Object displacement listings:
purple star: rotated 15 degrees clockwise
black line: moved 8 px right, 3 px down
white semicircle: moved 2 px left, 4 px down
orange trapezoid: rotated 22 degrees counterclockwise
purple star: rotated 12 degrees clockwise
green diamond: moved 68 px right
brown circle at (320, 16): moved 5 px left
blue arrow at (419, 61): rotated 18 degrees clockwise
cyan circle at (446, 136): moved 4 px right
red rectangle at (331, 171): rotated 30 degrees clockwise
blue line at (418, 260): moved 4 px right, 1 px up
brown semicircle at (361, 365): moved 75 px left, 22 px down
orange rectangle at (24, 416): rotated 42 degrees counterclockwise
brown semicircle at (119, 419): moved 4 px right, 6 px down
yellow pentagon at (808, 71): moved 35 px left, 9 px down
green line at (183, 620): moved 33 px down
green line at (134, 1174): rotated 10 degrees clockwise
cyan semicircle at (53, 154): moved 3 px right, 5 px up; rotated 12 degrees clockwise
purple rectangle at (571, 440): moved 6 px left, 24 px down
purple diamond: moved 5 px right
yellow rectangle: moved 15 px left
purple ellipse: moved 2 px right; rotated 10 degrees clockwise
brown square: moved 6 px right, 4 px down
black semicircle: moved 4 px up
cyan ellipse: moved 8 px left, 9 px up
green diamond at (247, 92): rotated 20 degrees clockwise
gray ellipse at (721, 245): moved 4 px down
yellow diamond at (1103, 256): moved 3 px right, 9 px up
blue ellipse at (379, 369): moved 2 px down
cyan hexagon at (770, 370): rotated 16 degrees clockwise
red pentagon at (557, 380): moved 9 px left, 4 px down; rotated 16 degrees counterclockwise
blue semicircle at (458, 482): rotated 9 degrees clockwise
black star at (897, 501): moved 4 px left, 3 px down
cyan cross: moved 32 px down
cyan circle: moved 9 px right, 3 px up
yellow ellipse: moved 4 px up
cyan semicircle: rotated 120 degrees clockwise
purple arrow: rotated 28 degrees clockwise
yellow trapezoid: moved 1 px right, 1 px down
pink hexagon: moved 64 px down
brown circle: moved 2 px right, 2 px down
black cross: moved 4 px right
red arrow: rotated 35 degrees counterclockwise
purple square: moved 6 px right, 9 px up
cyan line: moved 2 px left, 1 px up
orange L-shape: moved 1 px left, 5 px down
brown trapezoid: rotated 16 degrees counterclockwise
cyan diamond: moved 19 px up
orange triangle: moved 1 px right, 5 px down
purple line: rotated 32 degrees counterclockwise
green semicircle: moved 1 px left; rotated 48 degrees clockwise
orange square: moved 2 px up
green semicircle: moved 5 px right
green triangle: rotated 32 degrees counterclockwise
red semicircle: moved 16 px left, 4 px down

### What you need to do
Repeat exactly the lines from the first line of the records above through the line containing "brown circle at (320, 16): moved 5 px left", both included, and nothing else.

### Response area
purple star: rotated 15 degrees clockwise
black line: moved 8 px right, 3 px down
white semicircle: moved 2 px left, 4 px down
orange trapezoid: rotated 22 degrees counterclockwise
purple star: rotated 12 degrees clockwise
green diamond: moved 68 px right
brown circle at (320, 16): moved 5 px left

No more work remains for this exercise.